→ Task to complete: Could you give back every entry below exactly, with the pictures dropped?
── Source material ──
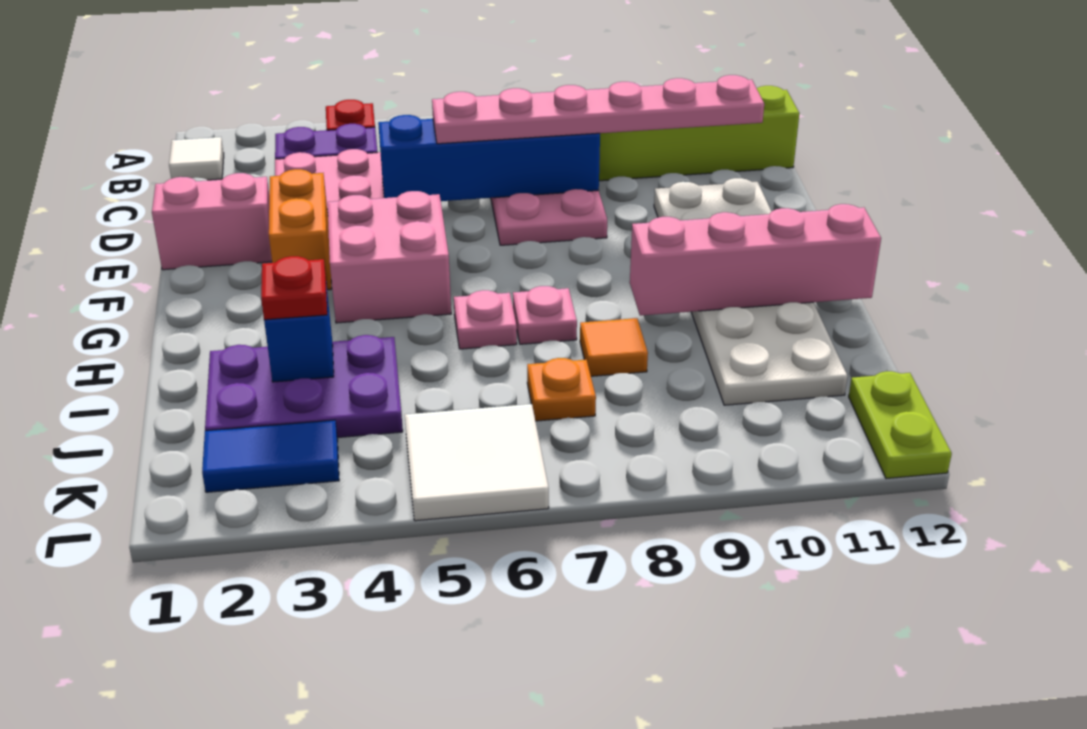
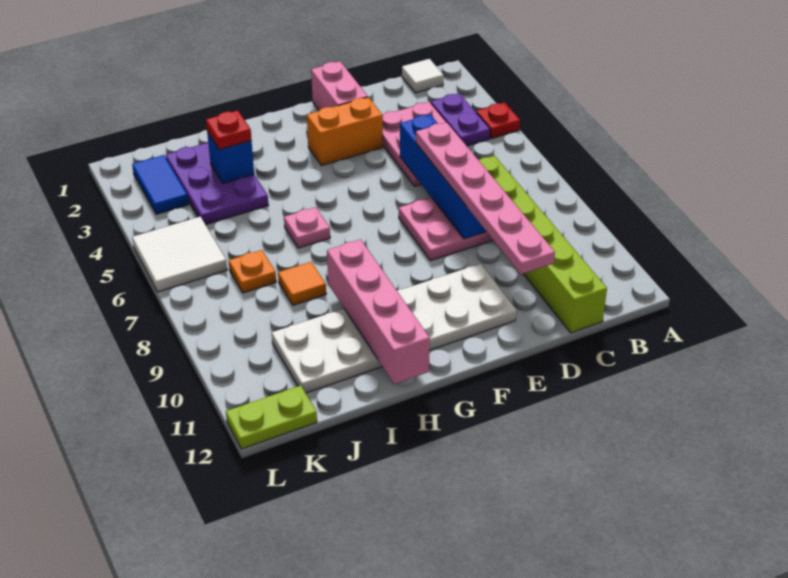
pink brick F4:G5 level 1 -> none
pink plate H7 level 1 -> none

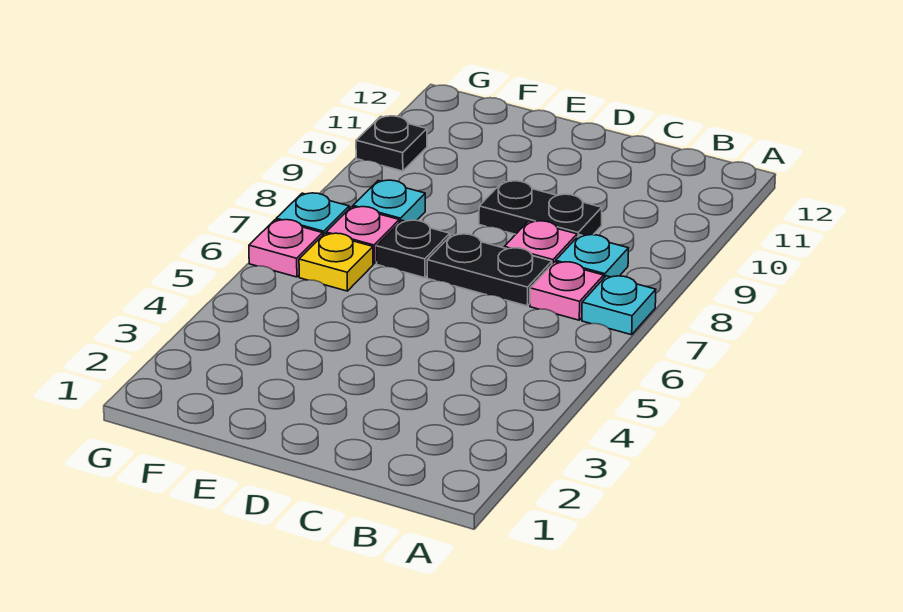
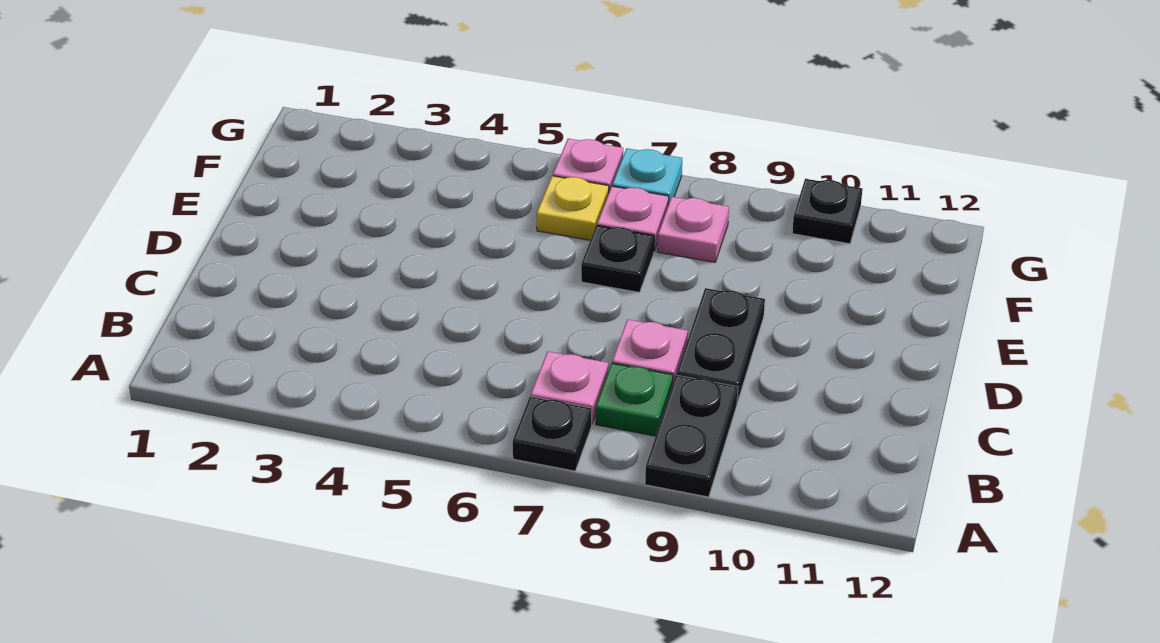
cyan plate A7 level 1 -> black plate A7 level 1
cyan plate B8 level 1 -> green plate B8 level 1
black plate C7:D7 level 1 -> black plate A9:B9 level 1
cyan plate F8 level 1 -> pink plate F8 level 1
───
→ Answer section:
pink brick F4:G5 level 1 -> none
pink plate H7 level 1 -> none

cyan plate A7 level 1 -> black plate A7 level 1
cyan plate B8 level 1 -> green plate B8 level 1
black plate C7:D7 level 1 -> black plate A9:B9 level 1
cyan plate F8 level 1 -> pink plate F8 level 1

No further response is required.